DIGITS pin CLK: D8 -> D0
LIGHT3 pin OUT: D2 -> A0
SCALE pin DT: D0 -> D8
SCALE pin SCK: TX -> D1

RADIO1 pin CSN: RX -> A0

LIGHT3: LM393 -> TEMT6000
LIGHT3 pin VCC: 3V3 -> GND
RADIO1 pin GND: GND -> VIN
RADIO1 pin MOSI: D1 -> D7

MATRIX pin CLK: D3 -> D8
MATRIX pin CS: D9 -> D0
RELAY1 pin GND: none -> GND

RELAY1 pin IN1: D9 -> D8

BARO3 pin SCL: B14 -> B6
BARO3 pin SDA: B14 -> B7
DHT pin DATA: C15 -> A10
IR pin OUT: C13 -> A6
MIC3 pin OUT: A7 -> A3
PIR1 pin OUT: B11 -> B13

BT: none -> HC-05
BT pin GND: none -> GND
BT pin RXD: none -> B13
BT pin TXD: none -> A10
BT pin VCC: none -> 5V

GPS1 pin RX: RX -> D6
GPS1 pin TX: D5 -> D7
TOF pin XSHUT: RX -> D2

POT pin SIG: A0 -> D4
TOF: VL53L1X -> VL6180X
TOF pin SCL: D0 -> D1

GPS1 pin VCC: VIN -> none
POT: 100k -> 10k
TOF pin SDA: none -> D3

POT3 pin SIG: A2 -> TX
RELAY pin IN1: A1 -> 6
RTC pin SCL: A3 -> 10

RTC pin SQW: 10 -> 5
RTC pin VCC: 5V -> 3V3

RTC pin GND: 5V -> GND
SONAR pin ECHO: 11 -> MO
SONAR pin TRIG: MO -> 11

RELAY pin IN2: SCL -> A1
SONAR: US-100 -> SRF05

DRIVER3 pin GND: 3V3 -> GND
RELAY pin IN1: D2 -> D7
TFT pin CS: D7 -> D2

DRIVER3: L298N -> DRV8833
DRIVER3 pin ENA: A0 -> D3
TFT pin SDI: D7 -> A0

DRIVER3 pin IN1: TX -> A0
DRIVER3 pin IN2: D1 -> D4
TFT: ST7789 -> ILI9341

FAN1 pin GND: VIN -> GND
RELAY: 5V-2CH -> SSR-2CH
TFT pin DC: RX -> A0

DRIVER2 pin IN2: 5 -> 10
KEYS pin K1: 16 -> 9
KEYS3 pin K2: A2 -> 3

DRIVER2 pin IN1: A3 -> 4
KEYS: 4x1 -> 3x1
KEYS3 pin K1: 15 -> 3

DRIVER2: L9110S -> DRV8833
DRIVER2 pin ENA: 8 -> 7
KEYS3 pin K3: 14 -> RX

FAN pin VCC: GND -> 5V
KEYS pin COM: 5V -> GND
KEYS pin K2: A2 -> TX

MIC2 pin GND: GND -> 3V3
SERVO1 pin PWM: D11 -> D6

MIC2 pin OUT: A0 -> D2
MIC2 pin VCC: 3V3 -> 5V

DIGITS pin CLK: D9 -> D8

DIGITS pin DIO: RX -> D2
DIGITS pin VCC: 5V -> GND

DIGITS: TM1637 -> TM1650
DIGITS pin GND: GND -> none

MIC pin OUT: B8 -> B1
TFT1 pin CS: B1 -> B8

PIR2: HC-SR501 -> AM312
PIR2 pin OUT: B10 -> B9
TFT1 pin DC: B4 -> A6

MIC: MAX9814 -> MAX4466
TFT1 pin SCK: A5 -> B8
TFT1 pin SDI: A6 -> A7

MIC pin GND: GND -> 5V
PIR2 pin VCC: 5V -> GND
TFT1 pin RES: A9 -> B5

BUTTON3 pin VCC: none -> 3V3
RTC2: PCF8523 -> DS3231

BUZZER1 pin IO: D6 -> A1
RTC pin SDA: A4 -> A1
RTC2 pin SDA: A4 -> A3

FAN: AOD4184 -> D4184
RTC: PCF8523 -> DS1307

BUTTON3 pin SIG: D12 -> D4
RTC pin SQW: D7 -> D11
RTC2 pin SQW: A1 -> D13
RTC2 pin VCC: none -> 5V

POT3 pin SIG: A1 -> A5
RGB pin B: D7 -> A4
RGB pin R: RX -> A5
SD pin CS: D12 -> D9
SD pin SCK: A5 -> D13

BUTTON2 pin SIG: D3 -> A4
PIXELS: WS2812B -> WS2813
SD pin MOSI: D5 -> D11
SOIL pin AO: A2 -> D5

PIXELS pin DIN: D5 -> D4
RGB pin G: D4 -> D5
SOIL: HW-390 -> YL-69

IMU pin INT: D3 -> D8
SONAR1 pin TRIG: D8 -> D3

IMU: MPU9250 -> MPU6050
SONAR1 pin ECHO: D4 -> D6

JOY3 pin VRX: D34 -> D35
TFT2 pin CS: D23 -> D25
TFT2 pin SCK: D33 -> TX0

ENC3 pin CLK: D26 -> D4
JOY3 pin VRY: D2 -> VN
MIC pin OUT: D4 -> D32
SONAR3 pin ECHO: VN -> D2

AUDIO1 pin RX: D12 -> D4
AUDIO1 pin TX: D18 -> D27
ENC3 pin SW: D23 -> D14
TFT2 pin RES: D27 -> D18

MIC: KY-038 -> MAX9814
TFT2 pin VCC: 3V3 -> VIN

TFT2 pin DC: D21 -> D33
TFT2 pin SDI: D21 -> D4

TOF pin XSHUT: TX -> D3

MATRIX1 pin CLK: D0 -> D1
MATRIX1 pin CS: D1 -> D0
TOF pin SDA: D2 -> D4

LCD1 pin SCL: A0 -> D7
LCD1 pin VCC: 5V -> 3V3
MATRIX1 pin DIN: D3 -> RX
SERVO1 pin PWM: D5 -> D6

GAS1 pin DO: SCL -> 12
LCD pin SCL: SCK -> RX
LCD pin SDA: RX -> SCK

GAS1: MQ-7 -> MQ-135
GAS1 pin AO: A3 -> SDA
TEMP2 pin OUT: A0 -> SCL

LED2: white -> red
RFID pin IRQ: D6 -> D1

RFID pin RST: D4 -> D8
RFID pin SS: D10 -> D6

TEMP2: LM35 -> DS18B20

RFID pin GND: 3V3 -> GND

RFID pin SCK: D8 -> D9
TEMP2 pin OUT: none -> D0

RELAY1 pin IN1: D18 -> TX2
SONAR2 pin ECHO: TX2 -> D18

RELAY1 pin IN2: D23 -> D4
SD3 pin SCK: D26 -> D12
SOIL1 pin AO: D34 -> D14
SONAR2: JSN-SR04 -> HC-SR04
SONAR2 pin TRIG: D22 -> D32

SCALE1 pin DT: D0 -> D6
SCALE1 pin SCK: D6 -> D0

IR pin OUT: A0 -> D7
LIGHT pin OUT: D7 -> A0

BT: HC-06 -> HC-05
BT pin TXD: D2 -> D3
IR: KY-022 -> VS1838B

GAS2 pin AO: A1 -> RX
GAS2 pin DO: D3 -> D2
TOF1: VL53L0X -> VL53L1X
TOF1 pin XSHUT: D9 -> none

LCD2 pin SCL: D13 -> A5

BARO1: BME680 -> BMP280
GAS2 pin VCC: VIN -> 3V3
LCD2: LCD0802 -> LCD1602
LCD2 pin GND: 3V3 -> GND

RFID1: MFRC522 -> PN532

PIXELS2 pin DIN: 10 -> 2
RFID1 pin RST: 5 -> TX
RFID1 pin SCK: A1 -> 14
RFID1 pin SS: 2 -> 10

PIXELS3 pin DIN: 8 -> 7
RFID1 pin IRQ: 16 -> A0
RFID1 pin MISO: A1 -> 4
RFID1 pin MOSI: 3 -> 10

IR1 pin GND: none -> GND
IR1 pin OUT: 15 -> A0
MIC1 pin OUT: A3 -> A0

*To do:* Word for word, reproduce every record shown above.

*Answer section:*
DIGITS pin CLK: D8 -> D0
LIGHT3 pin OUT: D2 -> A0
SCALE pin DT: D0 -> D8
SCALE pin SCK: TX -> D1

RADIO1 pin CSN: RX -> A0

LIGHT3: LM393 -> TEMT6000
LIGHT3 pin VCC: 3V3 -> GND
RADIO1 pin GND: GND -> VIN
RADIO1 pin MOSI: D1 -> D7

MATRIX pin CLK: D3 -> D8
MATRIX pin CS: D9 -> D0
RELAY1 pin GND: none -> GND

RELAY1 pin IN1: D9 -> D8

BARO3 pin SCL: B14 -> B6
BARO3 pin SDA: B14 -> B7
DHT pin DATA: C15 -> A10
IR pin OUT: C13 -> A6
MIC3 pin OUT: A7 -> A3
PIR1 pin OUT: B11 -> B13

BT: none -> HC-05
BT pin GND: none -> GND
BT pin RXD: none -> B13
BT pin TXD: none -> A10
BT pin VCC: none -> 5V

GPS1 pin RX: RX -> D6
GPS1 pin TX: D5 -> D7
TOF pin XSHUT: RX -> D2

POT pin SIG: A0 -> D4
TOF: VL53L1X -> VL6180X
TOF pin SCL: D0 -> D1

GPS1 pin VCC: VIN -> none
POT: 100k -> 10k
TOF pin SDA: none -> D3

POT3 pin SIG: A2 -> TX
RELAY pin IN1: A1 -> 6
RTC pin SCL: A3 -> 10

RTC pin SQW: 10 -> 5
RTC pin VCC: 5V -> 3V3

RTC pin GND: 5V -> GND
SONAR pin ECHO: 11 -> MO
SONAR pin TRIG: MO -> 11

RELAY pin IN2: SCL -> A1
SONAR: US-100 -> SRF05

DRIVER3 pin GND: 3V3 -> GND
RELAY pin IN1: D2 -> D7
TFT pin CS: D7 -> D2

DRIVER3: L298N -> DRV8833
DRIVER3 pin ENA: A0 -> D3
TFT pin SDI: D7 -> A0

DRIVER3 pin IN1: TX -> A0
DRIVER3 pin IN2: D1 -> D4
TFT: ST7789 -> ILI9341

FAN1 pin GND: VIN -> GND
RELAY: 5V-2CH -> SSR-2CH
TFT pin DC: RX -> A0

DRIVER2 pin IN2: 5 -> 10
KEYS pin K1: 16 -> 9
KEYS3 pin K2: A2 -> 3

DRIVER2 pin IN1: A3 -> 4
KEYS: 4x1 -> 3x1
KEYS3 pin K1: 15 -> 3

DRIVER2: L9110S -> DRV8833
DRIVER2 pin ENA: 8 -> 7
KEYS3 pin K3: 14 -> RX

FAN pin VCC: GND -> 5V
KEYS pin COM: 5V -> GND
KEYS pin K2: A2 -> TX

MIC2 pin GND: GND -> 3V3
SERVO1 pin PWM: D11 -> D6

MIC2 pin OUT: A0 -> D2
MIC2 pin VCC: 3V3 -> 5V

DIGITS pin CLK: D9 -> D8

DIGITS pin DIO: RX -> D2
DIGITS pin VCC: 5V -> GND

DIGITS: TM1637 -> TM1650
DIGITS pin GND: GND -> none

MIC pin OUT: B8 -> B1
TFT1 pin CS: B1 -> B8

PIR2: HC-SR501 -> AM312
PIR2 pin OUT: B10 -> B9
TFT1 pin DC: B4 -> A6

MIC: MAX9814 -> MAX4466
TFT1 pin SCK: A5 -> B8
TFT1 pin SDI: A6 -> A7

MIC pin GND: GND -> 5V
PIR2 pin VCC: 5V -> GND
TFT1 pin RES: A9 -> B5

BUTTON3 pin VCC: none -> 3V3
RTC2: PCF8523 -> DS3231

BUZZER1 pin IO: D6 -> A1
RTC pin SDA: A4 -> A1
RTC2 pin SDA: A4 -> A3

FAN: AOD4184 -> D4184
RTC: PCF8523 -> DS1307

BUTTON3 pin SIG: D12 -> D4
RTC pin SQW: D7 -> D11
RTC2 pin SQW: A1 -> D13
RTC2 pin VCC: none -> 5V

POT3 pin SIG: A1 -> A5
RGB pin B: D7 -> A4
RGB pin R: RX -> A5
SD pin CS: D12 -> D9
SD pin SCK: A5 -> D13

BUTTON2 pin SIG: D3 -> A4
PIXELS: WS2812B -> WS2813
SD pin MOSI: D5 -> D11
SOIL pin AO: A2 -> D5

PIXELS pin DIN: D5 -> D4
RGB pin G: D4 -> D5
SOIL: HW-390 -> YL-69

IMU pin INT: D3 -> D8
SONAR1 pin TRIG: D8 -> D3

IMU: MPU9250 -> MPU6050
SONAR1 pin ECHO: D4 -> D6

JOY3 pin VRX: D34 -> D35
TFT2 pin CS: D23 -> D25
TFT2 pin SCK: D33 -> TX0

ENC3 pin CLK: D26 -> D4
JOY3 pin VRY: D2 -> VN
MIC pin OUT: D4 -> D32
SONAR3 pin ECHO: VN -> D2

AUDIO1 pin RX: D12 -> D4
AUDIO1 pin TX: D18 -> D27
ENC3 pin SW: D23 -> D14
TFT2 pin RES: D27 -> D18

MIC: KY-038 -> MAX9814
TFT2 pin VCC: 3V3 -> VIN

TFT2 pin DC: D21 -> D33
TFT2 pin SDI: D21 -> D4

TOF pin XSHUT: TX -> D3

MATRIX1 pin CLK: D0 -> D1
MATRIX1 pin CS: D1 -> D0
TOF pin SDA: D2 -> D4

LCD1 pin SCL: A0 -> D7
LCD1 pin VCC: 5V -> 3V3
MATRIX1 pin DIN: D3 -> RX
SERVO1 pin PWM: D5 -> D6

GAS1 pin DO: SCL -> 12
LCD pin SCL: SCK -> RX
LCD pin SDA: RX -> SCK

GAS1: MQ-7 -> MQ-135
GAS1 pin AO: A3 -> SDA
TEMP2 pin OUT: A0 -> SCL

LED2: white -> red
RFID pin IRQ: D6 -> D1

RFID pin RST: D4 -> D8
RFID pin SS: D10 -> D6

TEMP2: LM35 -> DS18B20

RFID pin GND: 3V3 -> GND

RFID pin SCK: D8 -> D9
TEMP2 pin OUT: none -> D0

RELAY1 pin IN1: D18 -> TX2
SONAR2 pin ECHO: TX2 -> D18

RELAY1 pin IN2: D23 -> D4
SD3 pin SCK: D26 -> D12
SOIL1 pin AO: D34 -> D14
SONAR2: JSN-SR04 -> HC-SR04
SONAR2 pin TRIG: D22 -> D32

SCALE1 pin DT: D0 -> D6
SCALE1 pin SCK: D6 -> D0

IR pin OUT: A0 -> D7
LIGHT pin OUT: D7 -> A0

BT: HC-06 -> HC-05
BT pin TXD: D2 -> D3
IR: KY-022 -> VS1838B

GAS2 pin AO: A1 -> RX
GAS2 pin DO: D3 -> D2
TOF1: VL53L0X -> VL53L1X
TOF1 pin XSHUT: D9 -> none

LCD2 pin SCL: D13 -> A5

BARO1: BME680 -> BMP280
GAS2 pin VCC: VIN -> 3V3
LCD2: LCD0802 -> LCD1602
LCD2 pin GND: 3V3 -> GND

RFID1: MFRC522 -> PN532

PIXELS2 pin DIN: 10 -> 2
RFID1 pin RST: 5 -> TX
RFID1 pin SCK: A1 -> 14
RFID1 pin SS: 2 -> 10

PIXELS3 pin DIN: 8 -> 7
RFID1 pin IRQ: 16 -> A0
RFID1 pin MISO: A1 -> 4
RFID1 pin MOSI: 3 -> 10

IR1 pin GND: none -> GND
IR1 pin OUT: 15 -> A0
MIC1 pin OUT: A3 -> A0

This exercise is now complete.